• Dataset excerpt:
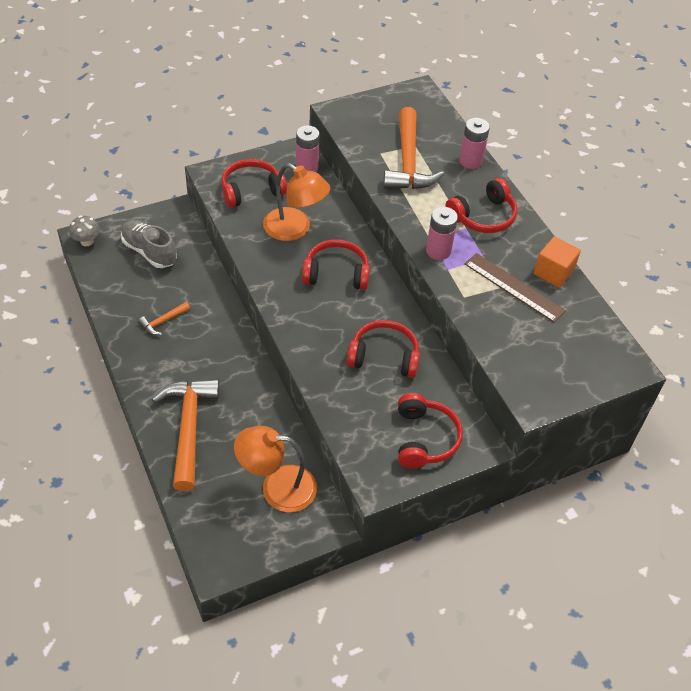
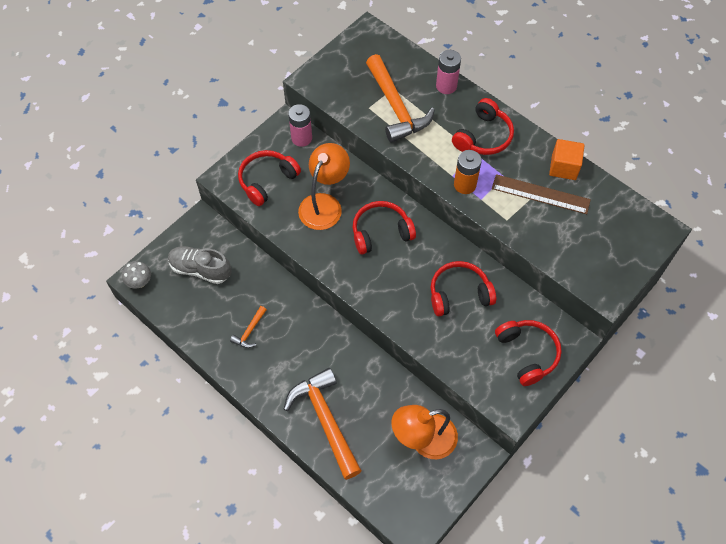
camera: 20 degrees left, 10 degrees up
orange lamp [263,163,330,241] -> orange lamp turned 75 degrees counterclockwise [298,143,350,230]
pink battery [426,207,458,260] -> orange battery [454,150,482,194]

• Exercise description: Across the whole listing above, report each line that includes "orange".

• Your response:
orange lamp [263,163,330,241] -> orange lamp turned 75 degrees counterclockwise [298,143,350,230]
pink battery [426,207,458,260] -> orange battery [454,150,482,194]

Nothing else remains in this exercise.